**Description of the task:** Where a line below includes the word "tile", copy that line.
*** Opening of Data block ***
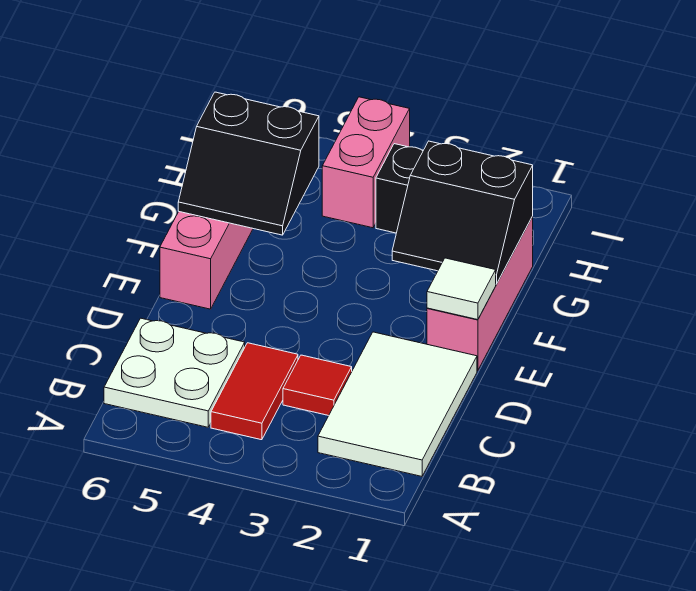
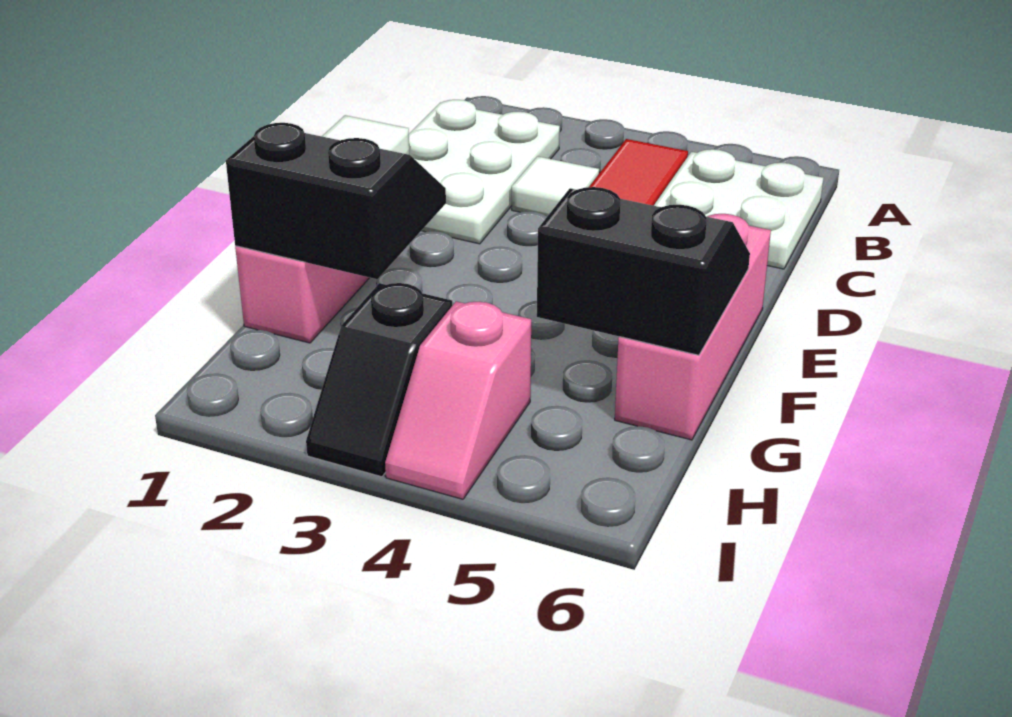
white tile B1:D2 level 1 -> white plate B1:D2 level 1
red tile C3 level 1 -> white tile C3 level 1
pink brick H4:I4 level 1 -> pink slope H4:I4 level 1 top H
*** Close of Data block ***
**Response:**
white tile B1:D2 level 1 -> white plate B1:D2 level 1
red tile C3 level 1 -> white tile C3 level 1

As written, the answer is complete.